• **ASSIGNMENT**
Only the lines below from the one containing "R9: 6.2k (GND, N9) -> 82k (GND, N9)" to the one containing "R12: 12k (N9, N15) -> 330k (N9, N15)" should be repeated, both included and unchanged.

• **Change detection data**
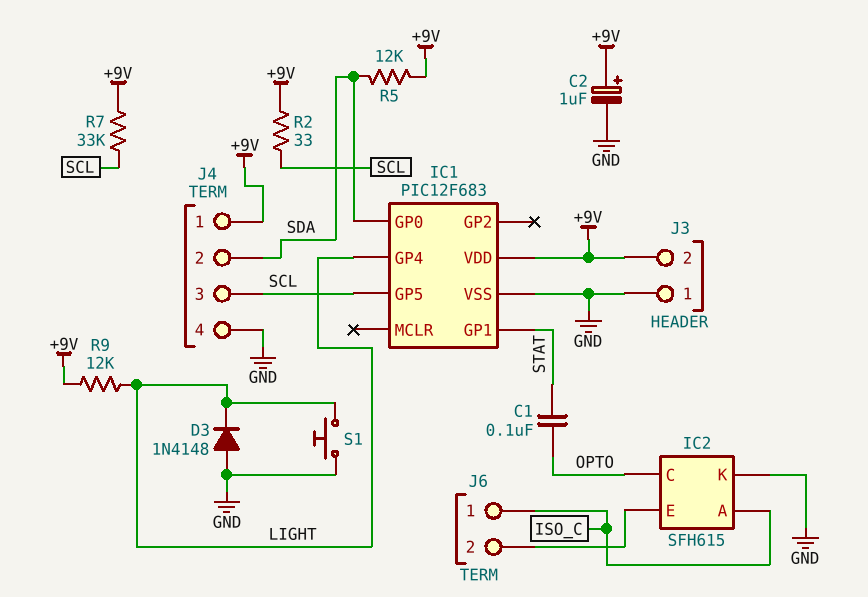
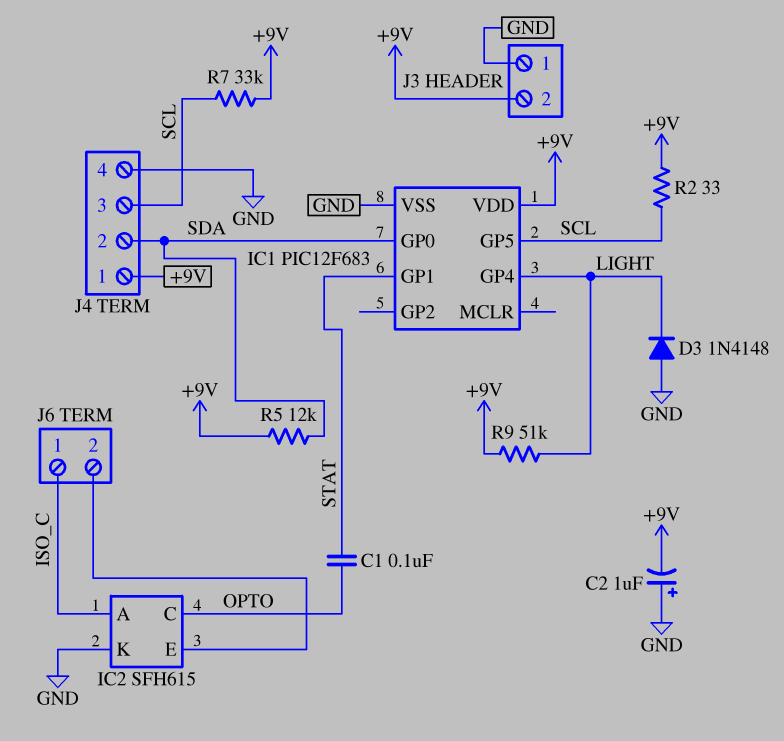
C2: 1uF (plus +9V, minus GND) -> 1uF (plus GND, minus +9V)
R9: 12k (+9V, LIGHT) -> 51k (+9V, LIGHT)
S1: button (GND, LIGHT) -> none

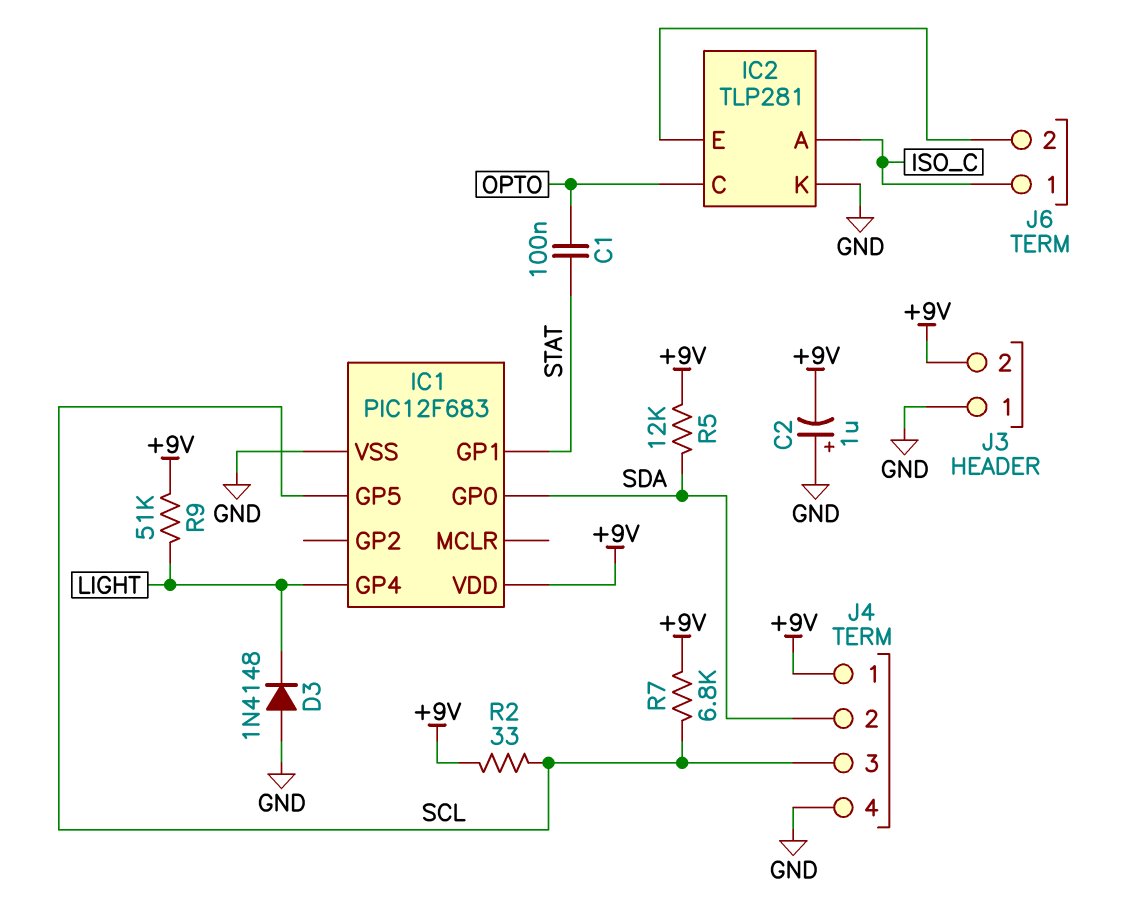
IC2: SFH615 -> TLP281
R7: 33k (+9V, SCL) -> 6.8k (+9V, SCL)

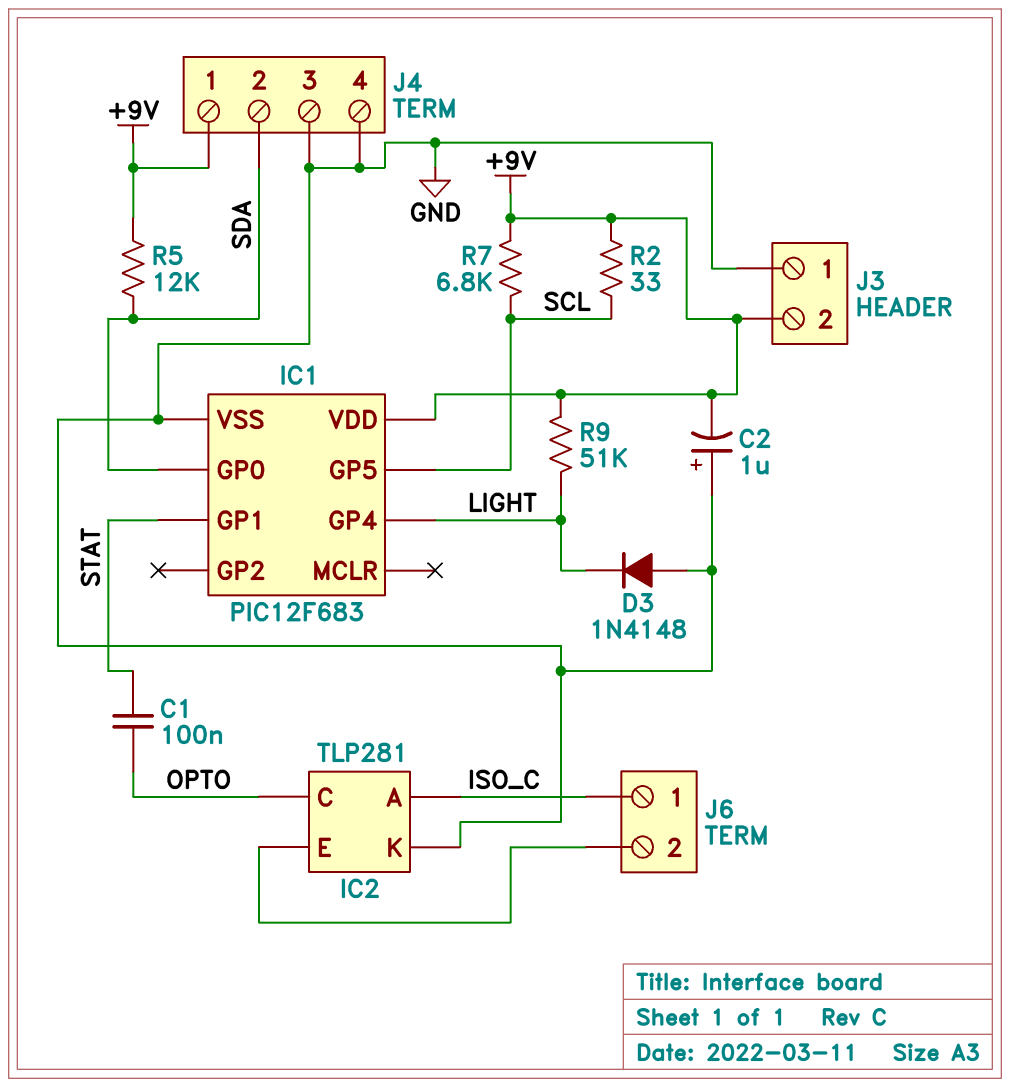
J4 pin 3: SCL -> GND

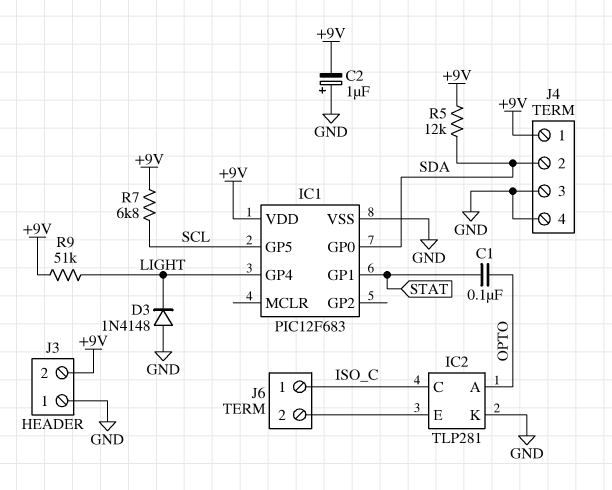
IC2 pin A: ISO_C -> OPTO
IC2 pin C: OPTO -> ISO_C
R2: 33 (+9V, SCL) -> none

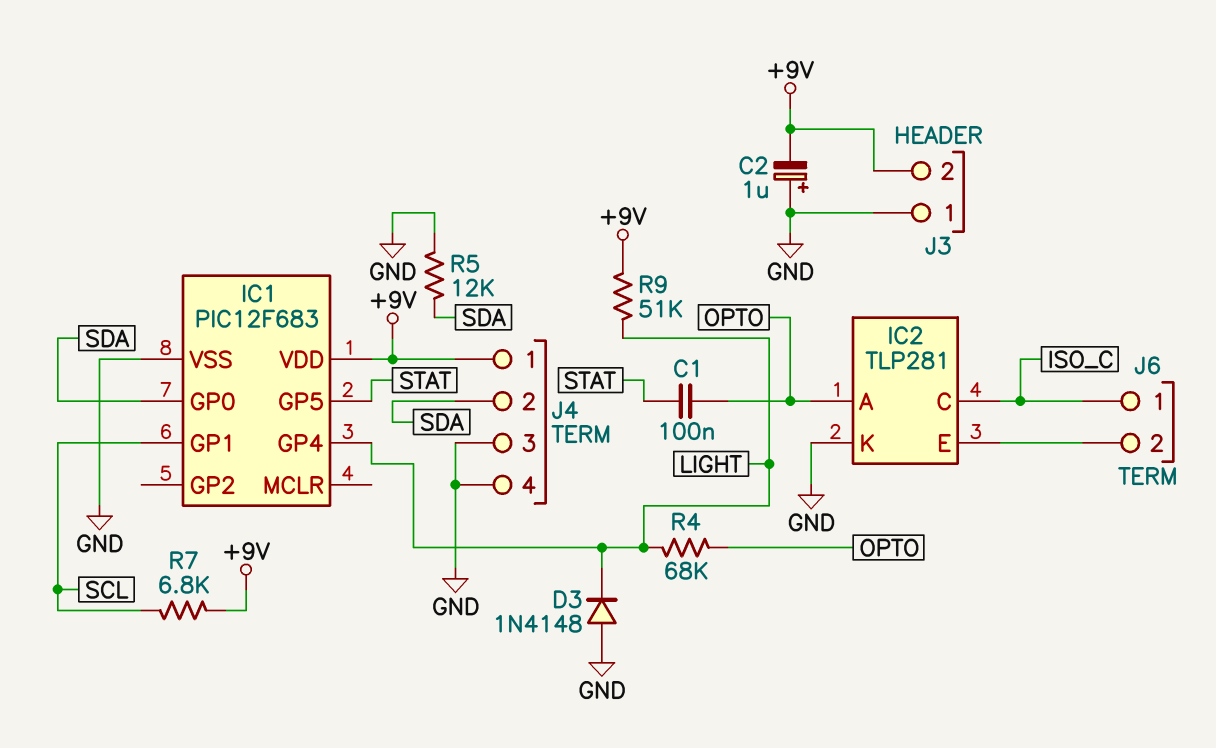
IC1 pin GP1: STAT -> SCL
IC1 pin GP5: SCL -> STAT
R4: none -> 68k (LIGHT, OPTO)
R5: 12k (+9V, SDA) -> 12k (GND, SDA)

--

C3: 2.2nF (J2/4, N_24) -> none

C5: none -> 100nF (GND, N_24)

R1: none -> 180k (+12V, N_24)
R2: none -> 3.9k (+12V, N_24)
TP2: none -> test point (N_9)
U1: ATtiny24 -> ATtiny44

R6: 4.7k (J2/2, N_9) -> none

---

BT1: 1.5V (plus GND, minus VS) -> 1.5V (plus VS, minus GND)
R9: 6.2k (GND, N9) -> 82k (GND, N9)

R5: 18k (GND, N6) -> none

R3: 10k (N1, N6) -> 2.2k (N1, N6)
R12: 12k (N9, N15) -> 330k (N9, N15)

• **EXERCISE ANSWER**
R9: 6.2k (GND, N9) -> 82k (GND, N9)

R5: 18k (GND, N6) -> none

R3: 10k (N1, N6) -> 2.2k (N1, N6)
R12: 12k (N9, N15) -> 330k (N9, N15)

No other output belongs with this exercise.